## The task
Copy out every line of the material below, character for character, apart from the pictures.

## Information provided
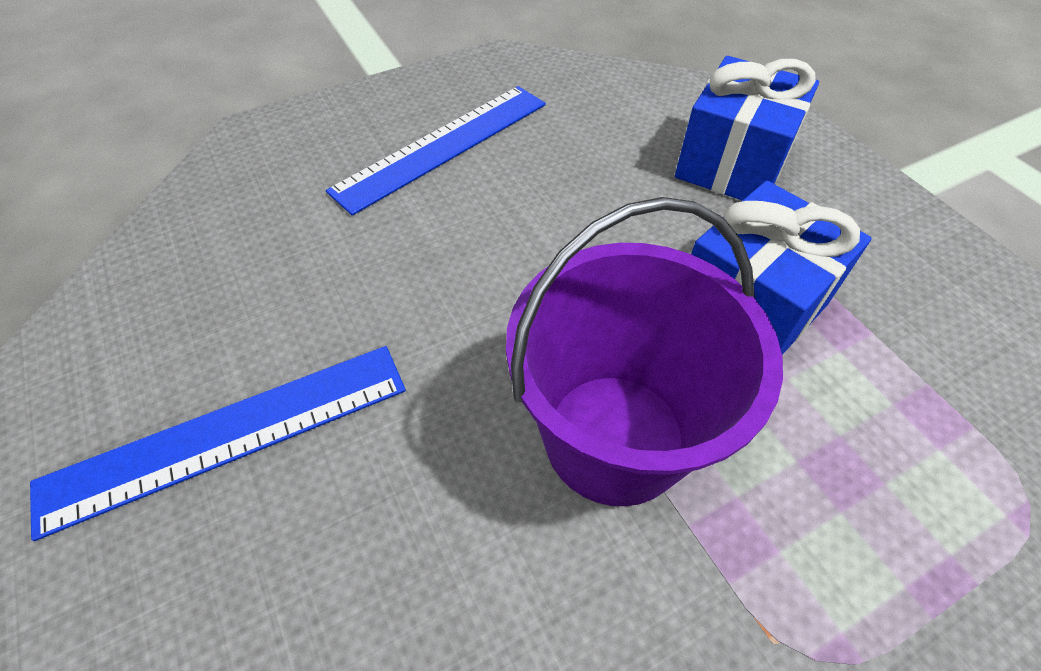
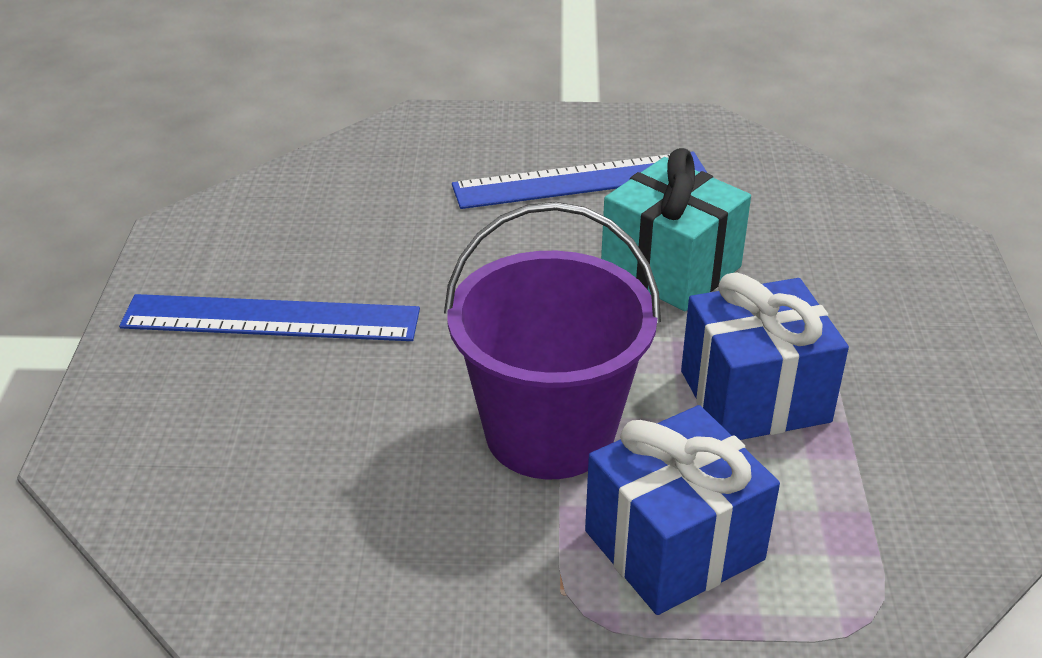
camera: 30 degrees right, 15 degrees down
(583, 204) = (671, 268): none -> turquoise gift
(732, 164) = (853, 286): blue gift -> blue gift (674, 545)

## Answer for this exercise
camera: 30 degrees right, 15 degrees down
(583, 204) = (671, 268): none -> turquoise gift
(732, 164) = (853, 286): blue gift -> blue gift (674, 545)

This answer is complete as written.